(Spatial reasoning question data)

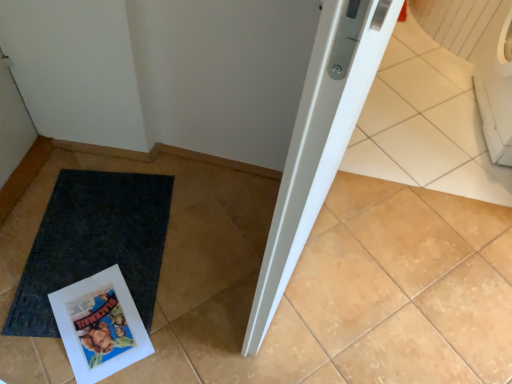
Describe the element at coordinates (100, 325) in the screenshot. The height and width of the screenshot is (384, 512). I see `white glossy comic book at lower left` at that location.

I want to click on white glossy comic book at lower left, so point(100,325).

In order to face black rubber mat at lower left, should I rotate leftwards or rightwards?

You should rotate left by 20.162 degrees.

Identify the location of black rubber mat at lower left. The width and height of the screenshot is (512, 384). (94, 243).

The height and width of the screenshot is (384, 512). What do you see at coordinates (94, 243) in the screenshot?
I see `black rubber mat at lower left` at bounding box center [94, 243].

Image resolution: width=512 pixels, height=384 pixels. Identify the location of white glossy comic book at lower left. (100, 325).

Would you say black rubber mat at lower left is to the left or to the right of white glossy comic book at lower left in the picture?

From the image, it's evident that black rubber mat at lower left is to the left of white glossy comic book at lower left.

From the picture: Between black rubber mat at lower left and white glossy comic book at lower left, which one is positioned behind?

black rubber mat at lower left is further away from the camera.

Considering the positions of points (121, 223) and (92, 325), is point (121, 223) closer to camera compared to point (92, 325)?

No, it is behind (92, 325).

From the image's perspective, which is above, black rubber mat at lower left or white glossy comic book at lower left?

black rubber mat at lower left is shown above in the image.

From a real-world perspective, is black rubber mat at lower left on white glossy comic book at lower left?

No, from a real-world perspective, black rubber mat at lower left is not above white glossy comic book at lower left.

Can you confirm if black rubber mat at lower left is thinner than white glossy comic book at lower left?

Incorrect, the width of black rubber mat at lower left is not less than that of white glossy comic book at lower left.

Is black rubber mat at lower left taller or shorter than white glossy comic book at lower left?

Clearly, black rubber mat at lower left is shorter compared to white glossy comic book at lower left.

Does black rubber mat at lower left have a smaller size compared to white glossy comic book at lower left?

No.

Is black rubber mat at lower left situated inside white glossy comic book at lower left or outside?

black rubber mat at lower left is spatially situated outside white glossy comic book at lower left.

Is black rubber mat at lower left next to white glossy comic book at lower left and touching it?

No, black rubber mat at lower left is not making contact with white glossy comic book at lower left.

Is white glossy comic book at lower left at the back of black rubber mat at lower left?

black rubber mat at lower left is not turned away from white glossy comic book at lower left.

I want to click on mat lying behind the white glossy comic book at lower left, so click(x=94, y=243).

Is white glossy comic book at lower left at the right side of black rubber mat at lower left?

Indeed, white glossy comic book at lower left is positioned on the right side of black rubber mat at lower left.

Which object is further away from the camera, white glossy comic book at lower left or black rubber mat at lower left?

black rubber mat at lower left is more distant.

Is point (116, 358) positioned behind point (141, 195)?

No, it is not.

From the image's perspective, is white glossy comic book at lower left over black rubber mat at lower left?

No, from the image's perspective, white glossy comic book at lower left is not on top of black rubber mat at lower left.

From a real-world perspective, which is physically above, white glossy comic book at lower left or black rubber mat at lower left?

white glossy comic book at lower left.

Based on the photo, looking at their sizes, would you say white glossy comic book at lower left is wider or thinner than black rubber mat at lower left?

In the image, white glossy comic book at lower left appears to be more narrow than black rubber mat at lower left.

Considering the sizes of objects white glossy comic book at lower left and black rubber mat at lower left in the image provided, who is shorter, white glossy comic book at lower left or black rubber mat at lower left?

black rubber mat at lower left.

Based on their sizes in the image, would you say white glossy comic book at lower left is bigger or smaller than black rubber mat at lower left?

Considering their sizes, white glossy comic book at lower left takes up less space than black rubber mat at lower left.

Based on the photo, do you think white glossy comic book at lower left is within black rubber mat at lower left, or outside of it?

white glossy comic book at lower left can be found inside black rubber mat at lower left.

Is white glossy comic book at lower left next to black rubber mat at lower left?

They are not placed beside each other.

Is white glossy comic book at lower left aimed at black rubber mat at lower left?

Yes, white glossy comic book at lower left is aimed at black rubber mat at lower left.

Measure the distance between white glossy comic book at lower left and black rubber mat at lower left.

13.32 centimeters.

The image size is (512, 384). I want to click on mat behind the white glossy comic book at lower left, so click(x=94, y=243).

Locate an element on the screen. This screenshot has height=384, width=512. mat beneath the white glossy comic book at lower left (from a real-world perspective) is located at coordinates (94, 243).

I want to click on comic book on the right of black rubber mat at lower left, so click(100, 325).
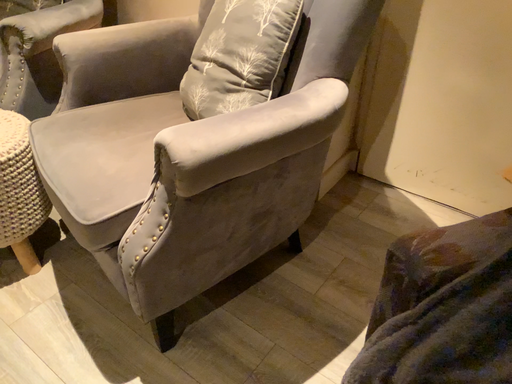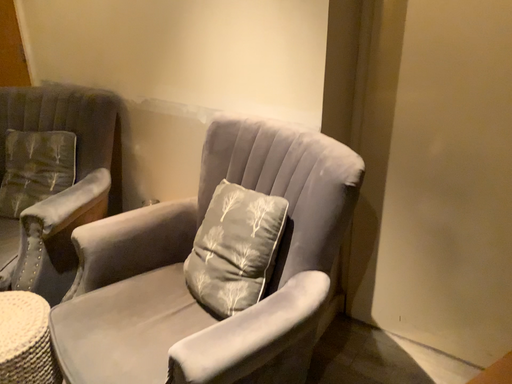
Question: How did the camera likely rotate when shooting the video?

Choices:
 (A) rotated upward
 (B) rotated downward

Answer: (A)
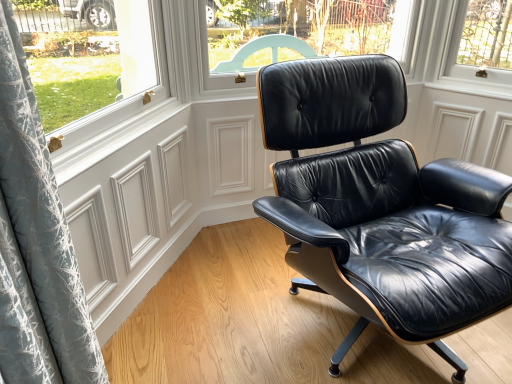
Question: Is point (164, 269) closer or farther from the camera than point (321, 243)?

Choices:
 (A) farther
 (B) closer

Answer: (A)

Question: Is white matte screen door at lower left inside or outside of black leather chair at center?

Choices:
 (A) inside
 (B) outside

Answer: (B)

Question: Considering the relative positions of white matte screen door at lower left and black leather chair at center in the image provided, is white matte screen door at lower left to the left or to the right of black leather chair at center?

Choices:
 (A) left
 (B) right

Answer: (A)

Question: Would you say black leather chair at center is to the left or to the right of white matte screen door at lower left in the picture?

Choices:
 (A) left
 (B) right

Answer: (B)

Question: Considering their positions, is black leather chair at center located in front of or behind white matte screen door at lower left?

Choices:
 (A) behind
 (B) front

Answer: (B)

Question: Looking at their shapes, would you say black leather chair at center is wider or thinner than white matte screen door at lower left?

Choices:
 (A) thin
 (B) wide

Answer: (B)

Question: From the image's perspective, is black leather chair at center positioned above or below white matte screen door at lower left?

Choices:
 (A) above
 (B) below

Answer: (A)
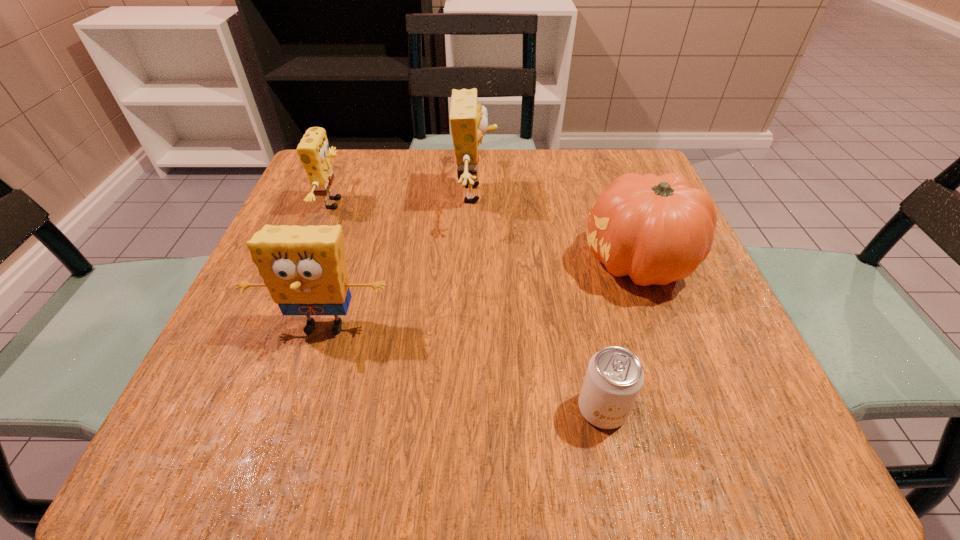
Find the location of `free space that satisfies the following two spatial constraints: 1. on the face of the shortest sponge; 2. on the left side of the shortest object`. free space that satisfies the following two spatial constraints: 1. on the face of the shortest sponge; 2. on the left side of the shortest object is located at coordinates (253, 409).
---
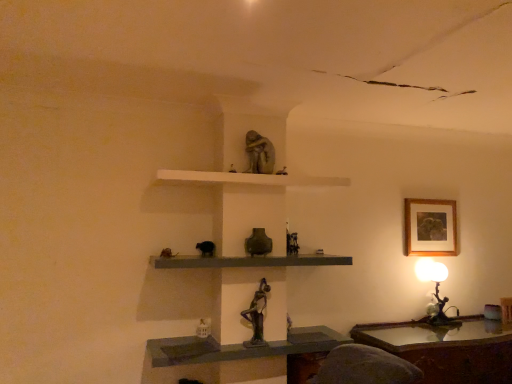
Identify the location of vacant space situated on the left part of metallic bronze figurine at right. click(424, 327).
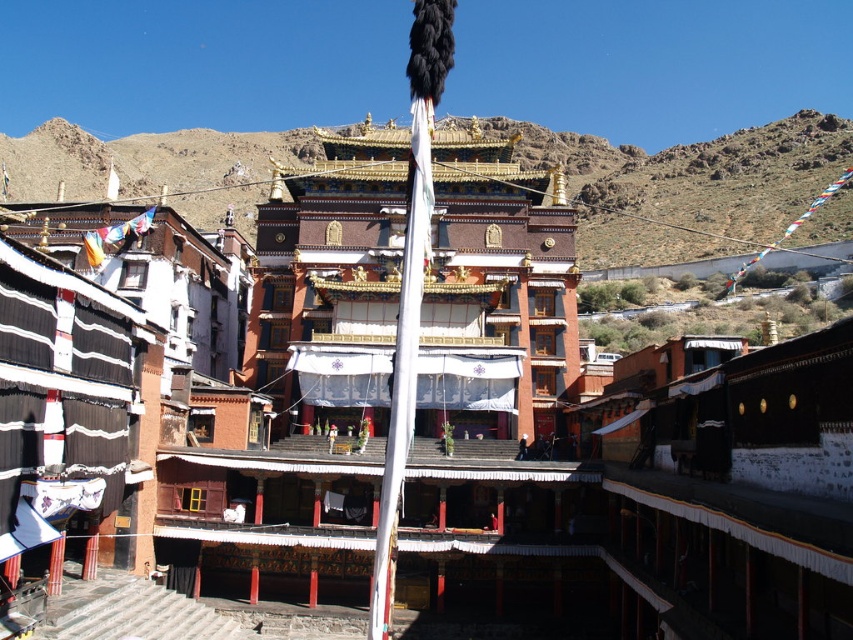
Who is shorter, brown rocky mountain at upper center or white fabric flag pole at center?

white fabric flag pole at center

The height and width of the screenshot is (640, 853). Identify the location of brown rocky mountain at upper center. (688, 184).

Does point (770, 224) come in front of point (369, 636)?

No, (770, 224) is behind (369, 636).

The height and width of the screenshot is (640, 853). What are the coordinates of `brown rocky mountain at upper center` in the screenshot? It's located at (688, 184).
* * *
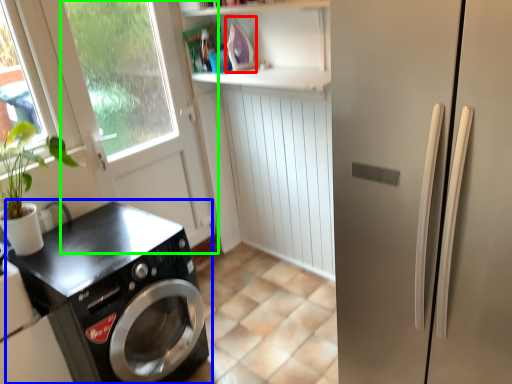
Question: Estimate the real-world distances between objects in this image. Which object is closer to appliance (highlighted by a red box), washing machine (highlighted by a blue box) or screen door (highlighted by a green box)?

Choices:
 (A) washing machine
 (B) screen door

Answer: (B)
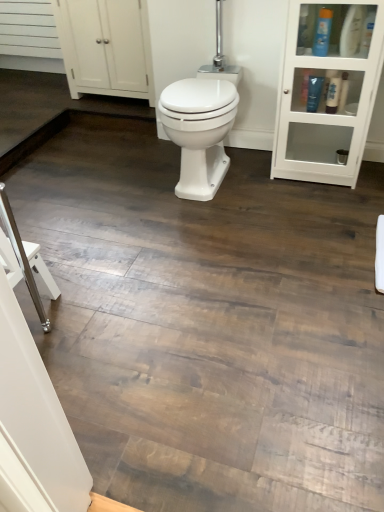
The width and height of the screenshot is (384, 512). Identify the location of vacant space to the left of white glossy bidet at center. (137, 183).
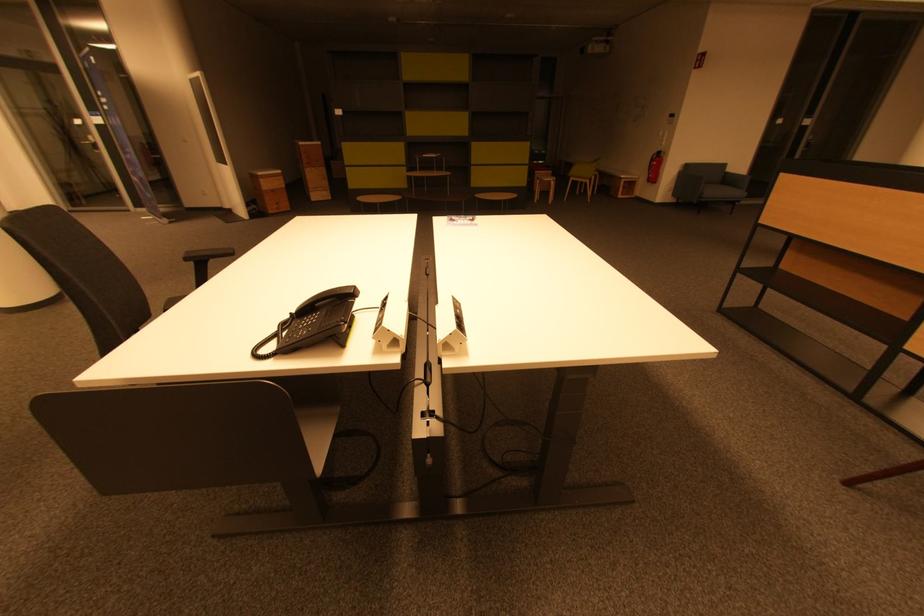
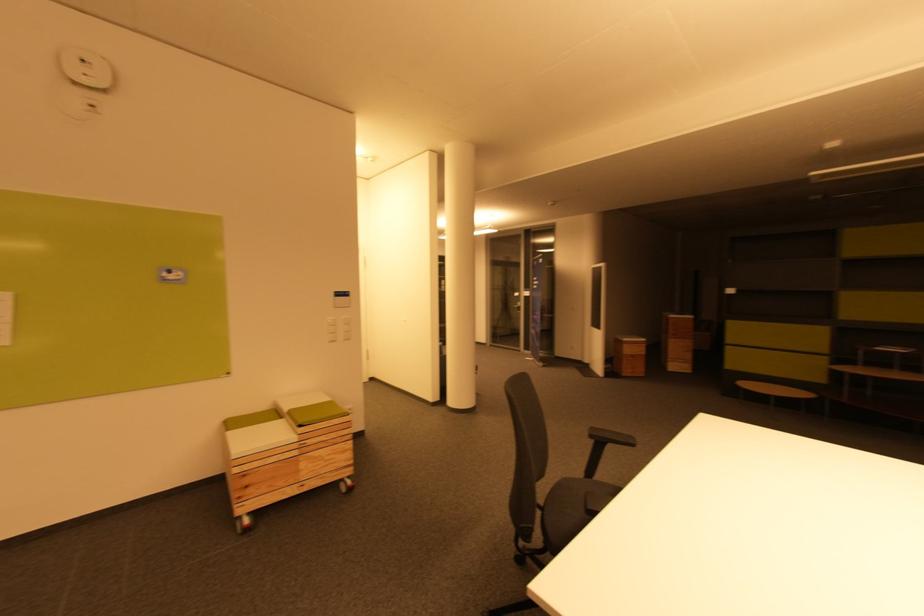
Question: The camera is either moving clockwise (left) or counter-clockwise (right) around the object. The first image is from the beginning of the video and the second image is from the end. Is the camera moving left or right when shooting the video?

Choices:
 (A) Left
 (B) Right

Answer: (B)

SHORT EXERCISE: Can you put the lines of the material into a numbered list, starting with the line that contains "I want to click on white" and going on through the line that contains "Is black rubber mat at lower left situated", with blank lines left out?

WRITTEN REPLY:
1. I want to click on white glossy comic book at lower left, so point(100,325).
2. In order to face black rubber mat at lower left, should I rotate leftwards or rightwards?
3. You should rotate left by 20.162 degrees.
4. Identify the location of black rubber mat at lower left. The width and height of the screenshot is (512, 384). (94, 243).
5. The height and width of the screenshot is (384, 512). What do you see at coordinates (94, 243) in the screenshot?
6. I see `black rubber mat at lower left` at bounding box center [94, 243].
7. Image resolution: width=512 pixels, height=384 pixels. Identify the location of white glossy comic book at lower left. (100, 325).
8. Would you say black rubber mat at lower left is to the left or to the right of white glossy comic book at lower left in the picture?
9. From the image, it's evident that black rubber mat at lower left is to the left of white glossy comic book at lower left.
10. From the picture: Between black rubber mat at lower left and white glossy comic book at lower left, which one is positioned behind?
11. black rubber mat at lower left is further away from the camera.
12. Considering the positions of points (121, 223) and (92, 325), is point (121, 223) closer to camera compared to point (92, 325)?
13. No, it is behind (92, 325).
14. From the image's perspective, which is above, black rubber mat at lower left or white glossy comic book at lower left?
15. black rubber mat at lower left is shown above in the image.
16. From a real-world perspective, is black rubber mat at lower left on white glossy comic book at lower left?
17. No, from a real-world perspective, black rubber mat at lower left is not above white glossy comic book at lower left.
18. Can you confirm if black rubber mat at lower left is thinner than white glossy comic book at lower left?
19. Incorrect, the width of black rubber mat at lower left is not less than that of white glossy comic book at lower left.
20. Is black rubber mat at lower left taller or shorter than white glossy comic book at lower left?
21. Clearly, black rubber mat at lower left is shorter compared to white glossy comic book at lower left.
22. Does black rubber mat at lower left have a smaller size compared to white glossy comic book at lower left?
23. No.
24. Is black rubber mat at lower left situated inside white glossy comic book at lower left or outside?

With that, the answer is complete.